Short problem. Return every line below that contains the string "kern".

━━━ Data for the task

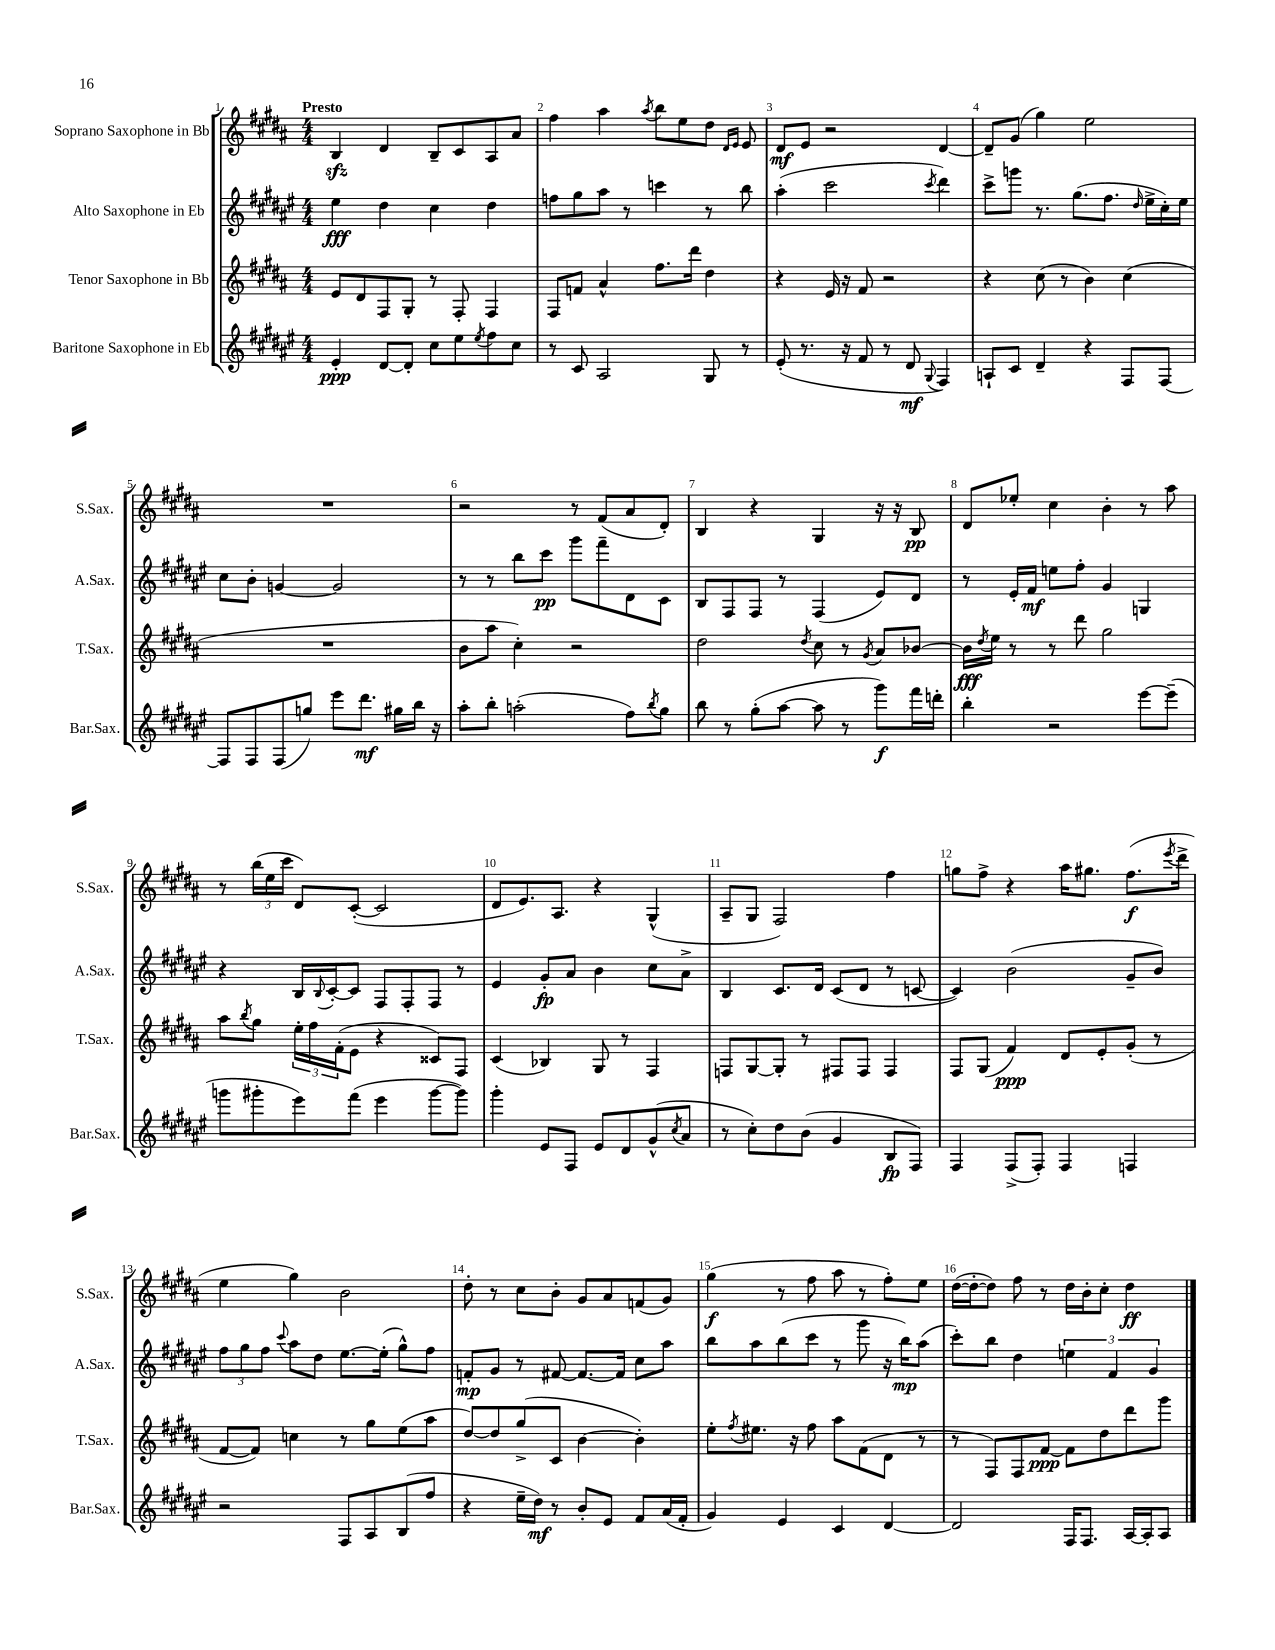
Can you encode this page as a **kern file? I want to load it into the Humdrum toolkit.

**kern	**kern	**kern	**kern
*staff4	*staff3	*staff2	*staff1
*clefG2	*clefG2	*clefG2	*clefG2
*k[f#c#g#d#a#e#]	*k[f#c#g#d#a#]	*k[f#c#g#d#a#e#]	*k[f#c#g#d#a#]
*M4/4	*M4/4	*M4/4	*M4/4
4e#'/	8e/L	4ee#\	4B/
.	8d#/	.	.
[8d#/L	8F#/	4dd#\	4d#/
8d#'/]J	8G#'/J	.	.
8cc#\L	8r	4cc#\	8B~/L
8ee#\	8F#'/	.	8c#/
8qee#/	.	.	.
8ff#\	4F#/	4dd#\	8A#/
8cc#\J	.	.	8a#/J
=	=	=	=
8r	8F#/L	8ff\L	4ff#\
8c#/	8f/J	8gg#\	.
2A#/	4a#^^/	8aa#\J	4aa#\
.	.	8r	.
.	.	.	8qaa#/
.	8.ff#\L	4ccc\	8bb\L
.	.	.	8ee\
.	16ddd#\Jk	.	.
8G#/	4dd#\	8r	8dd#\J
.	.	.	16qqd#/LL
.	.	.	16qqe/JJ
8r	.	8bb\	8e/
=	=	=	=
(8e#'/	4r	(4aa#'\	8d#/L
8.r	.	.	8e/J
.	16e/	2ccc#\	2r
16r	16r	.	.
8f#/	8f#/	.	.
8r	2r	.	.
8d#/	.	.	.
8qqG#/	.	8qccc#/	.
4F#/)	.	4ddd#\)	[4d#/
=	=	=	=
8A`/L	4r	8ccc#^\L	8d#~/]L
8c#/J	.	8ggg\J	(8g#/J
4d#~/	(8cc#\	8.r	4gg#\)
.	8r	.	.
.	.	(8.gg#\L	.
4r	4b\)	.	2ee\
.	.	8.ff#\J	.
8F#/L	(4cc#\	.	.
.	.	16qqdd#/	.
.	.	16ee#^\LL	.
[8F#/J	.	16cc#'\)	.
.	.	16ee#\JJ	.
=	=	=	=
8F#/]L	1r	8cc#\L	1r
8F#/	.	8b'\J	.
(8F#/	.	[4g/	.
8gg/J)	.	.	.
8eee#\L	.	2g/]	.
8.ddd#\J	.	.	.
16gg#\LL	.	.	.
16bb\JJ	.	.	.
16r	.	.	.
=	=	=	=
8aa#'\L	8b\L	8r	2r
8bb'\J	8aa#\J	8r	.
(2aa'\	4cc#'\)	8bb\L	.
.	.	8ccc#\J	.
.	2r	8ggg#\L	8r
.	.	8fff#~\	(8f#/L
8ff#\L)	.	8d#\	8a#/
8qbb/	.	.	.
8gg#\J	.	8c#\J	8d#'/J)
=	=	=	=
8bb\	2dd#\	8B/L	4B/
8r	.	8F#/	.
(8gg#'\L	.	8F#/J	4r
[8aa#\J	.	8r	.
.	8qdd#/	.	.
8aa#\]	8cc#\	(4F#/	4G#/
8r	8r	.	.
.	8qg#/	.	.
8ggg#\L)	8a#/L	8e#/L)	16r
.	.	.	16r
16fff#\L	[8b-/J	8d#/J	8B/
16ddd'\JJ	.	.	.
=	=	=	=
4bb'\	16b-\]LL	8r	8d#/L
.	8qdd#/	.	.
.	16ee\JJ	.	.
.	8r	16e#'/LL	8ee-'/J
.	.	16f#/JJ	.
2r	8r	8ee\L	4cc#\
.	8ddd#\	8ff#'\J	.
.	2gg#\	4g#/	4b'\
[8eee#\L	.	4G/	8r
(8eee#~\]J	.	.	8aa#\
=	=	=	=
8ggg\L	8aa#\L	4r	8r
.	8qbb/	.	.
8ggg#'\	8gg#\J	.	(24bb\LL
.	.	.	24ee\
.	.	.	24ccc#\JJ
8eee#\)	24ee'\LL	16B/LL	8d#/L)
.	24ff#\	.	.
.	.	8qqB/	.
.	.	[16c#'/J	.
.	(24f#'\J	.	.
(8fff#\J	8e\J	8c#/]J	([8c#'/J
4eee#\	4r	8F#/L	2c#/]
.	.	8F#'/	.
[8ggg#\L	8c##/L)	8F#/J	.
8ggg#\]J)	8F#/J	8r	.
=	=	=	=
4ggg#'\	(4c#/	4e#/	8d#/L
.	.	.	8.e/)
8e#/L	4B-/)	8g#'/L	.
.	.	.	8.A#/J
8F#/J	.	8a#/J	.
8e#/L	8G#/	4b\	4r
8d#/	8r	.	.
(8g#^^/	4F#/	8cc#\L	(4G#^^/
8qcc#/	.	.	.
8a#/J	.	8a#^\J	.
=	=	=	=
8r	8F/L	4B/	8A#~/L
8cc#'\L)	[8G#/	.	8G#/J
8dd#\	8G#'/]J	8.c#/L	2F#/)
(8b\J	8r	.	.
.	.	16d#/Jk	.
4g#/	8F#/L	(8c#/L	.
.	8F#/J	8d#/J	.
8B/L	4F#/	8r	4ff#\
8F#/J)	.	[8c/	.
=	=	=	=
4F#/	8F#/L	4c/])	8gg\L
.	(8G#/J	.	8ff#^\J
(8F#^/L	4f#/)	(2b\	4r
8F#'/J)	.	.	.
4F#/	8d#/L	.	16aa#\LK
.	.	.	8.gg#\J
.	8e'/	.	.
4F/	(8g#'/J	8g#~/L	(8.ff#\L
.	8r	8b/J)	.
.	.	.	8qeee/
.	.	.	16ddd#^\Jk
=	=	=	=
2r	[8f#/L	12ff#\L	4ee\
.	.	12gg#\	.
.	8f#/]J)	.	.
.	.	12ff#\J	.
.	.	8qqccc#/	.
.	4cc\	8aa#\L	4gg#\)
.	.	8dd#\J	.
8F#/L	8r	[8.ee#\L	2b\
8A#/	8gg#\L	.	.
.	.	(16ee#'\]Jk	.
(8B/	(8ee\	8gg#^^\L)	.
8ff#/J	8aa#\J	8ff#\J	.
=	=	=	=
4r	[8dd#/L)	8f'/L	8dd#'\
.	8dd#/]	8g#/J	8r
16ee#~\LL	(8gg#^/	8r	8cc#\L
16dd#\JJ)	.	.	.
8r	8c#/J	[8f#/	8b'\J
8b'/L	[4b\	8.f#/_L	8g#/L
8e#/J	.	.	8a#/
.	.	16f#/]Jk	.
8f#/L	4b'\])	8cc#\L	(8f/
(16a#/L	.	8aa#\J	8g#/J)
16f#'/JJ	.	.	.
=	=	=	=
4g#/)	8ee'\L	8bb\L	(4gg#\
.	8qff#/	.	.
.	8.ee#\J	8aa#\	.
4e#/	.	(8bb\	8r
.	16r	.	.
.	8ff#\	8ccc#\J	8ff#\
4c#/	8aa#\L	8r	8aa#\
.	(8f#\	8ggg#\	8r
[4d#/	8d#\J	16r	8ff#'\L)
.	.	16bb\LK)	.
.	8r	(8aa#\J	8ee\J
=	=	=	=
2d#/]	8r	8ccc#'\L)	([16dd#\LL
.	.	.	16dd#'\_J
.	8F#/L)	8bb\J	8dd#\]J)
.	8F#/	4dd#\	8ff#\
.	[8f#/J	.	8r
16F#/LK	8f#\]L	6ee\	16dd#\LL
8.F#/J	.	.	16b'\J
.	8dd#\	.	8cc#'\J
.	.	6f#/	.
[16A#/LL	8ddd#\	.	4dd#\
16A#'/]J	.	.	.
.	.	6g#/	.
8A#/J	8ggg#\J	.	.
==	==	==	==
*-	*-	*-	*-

━━━━━━

Correct output.
Can you encode this page as a **kern file? I want to load it into the Humdrum toolkit.
**kern	**kern	**kern	**kern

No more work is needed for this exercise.